Extracted records
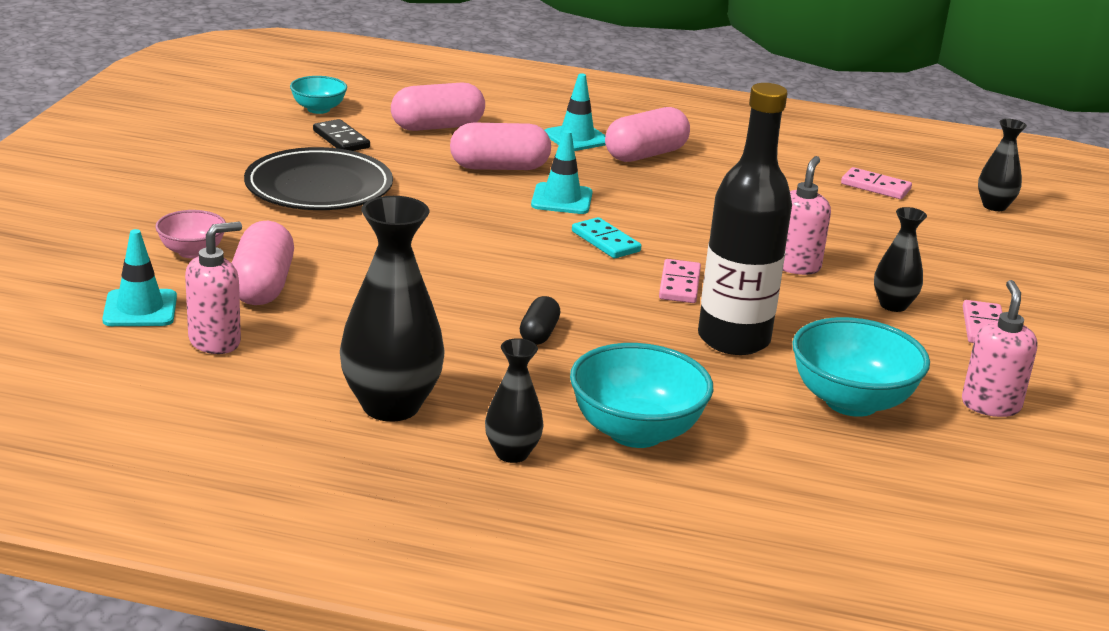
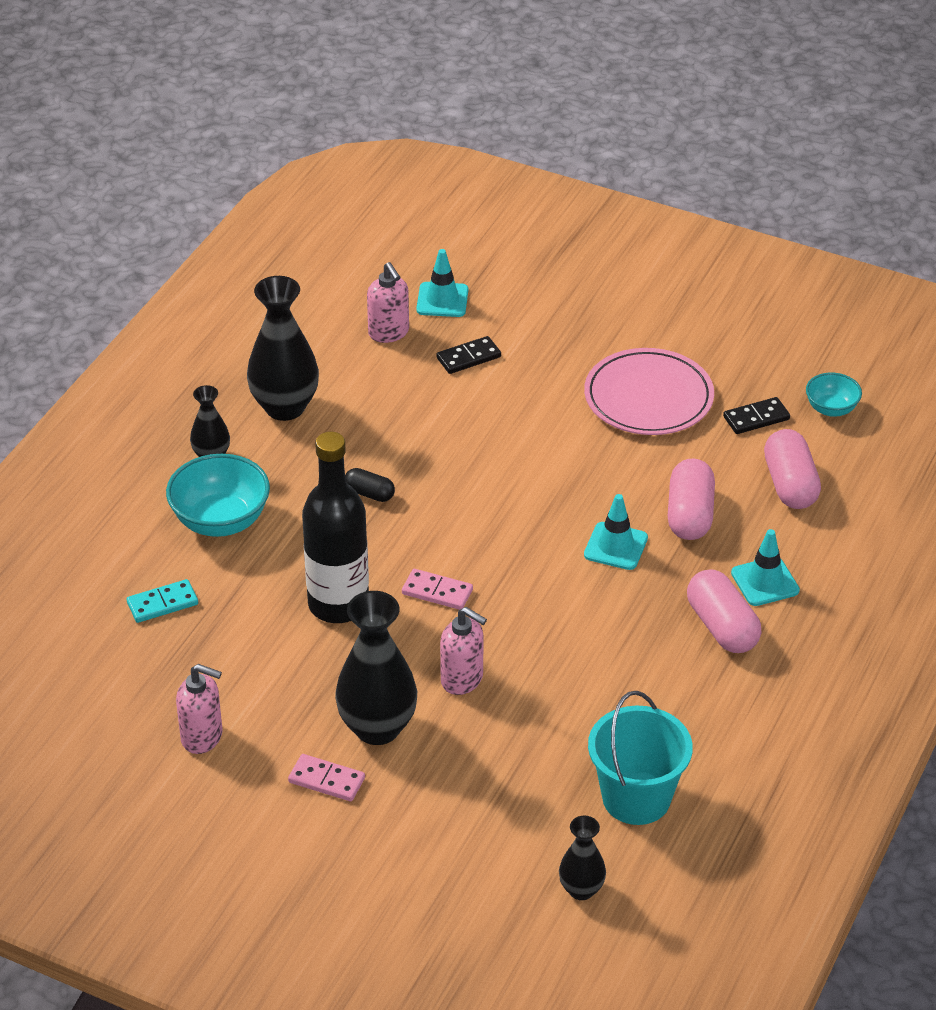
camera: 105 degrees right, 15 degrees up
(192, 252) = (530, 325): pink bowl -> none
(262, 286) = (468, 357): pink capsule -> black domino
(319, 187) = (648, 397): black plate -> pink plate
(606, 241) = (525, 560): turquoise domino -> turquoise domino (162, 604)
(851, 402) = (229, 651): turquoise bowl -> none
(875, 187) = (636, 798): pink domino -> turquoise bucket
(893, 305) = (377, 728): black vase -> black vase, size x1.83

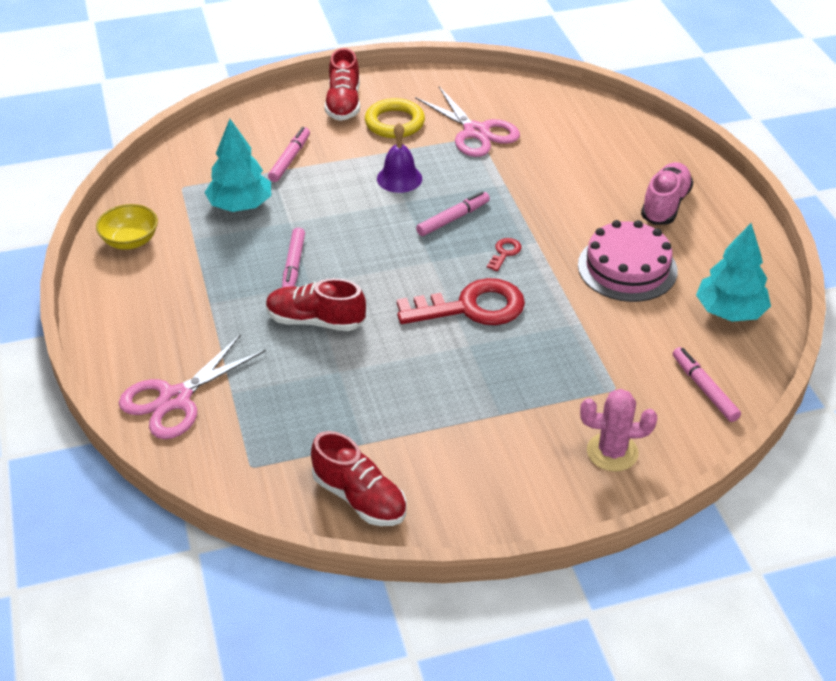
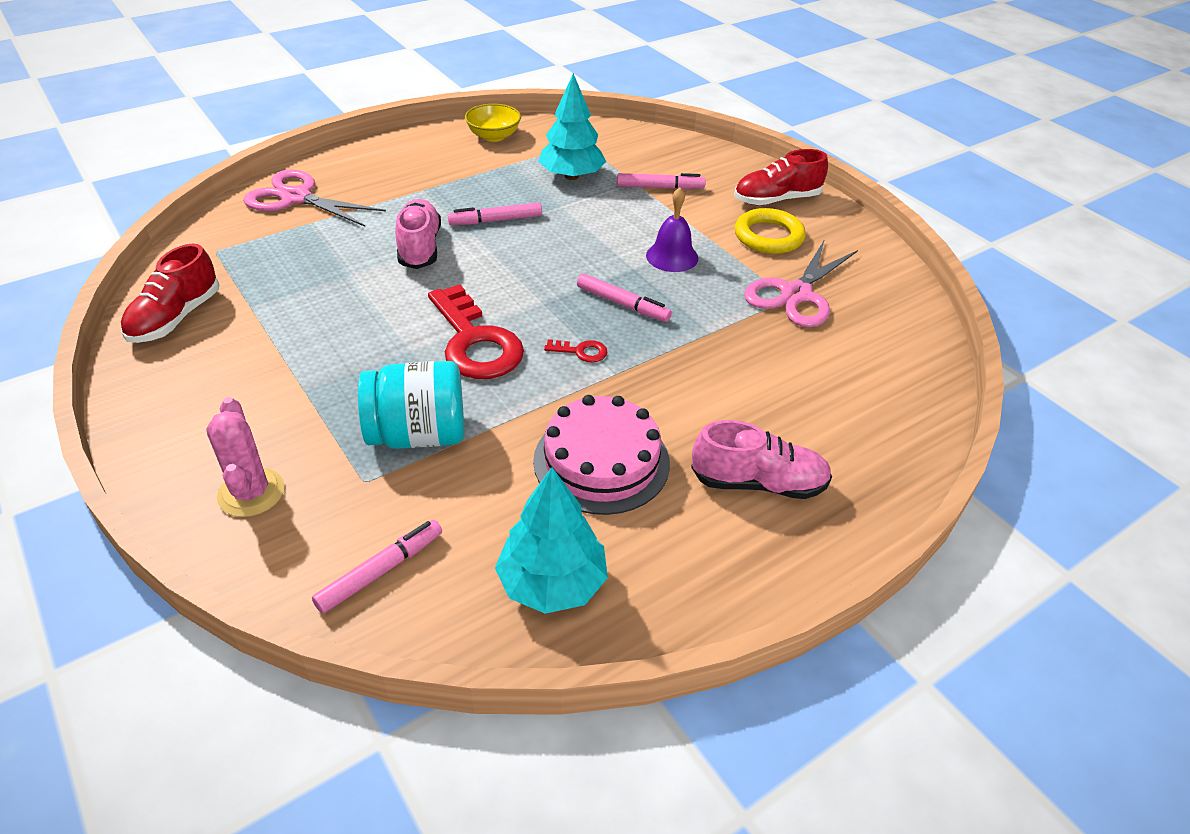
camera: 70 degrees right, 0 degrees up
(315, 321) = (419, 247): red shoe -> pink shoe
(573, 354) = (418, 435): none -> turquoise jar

__TASK ITEM__. Copy out each line of the records above that includes "bowl".

__TASK OUTPUT__.
(192, 252) = (530, 325): pink bowl -> none
(851, 402) = (229, 651): turquoise bowl -> none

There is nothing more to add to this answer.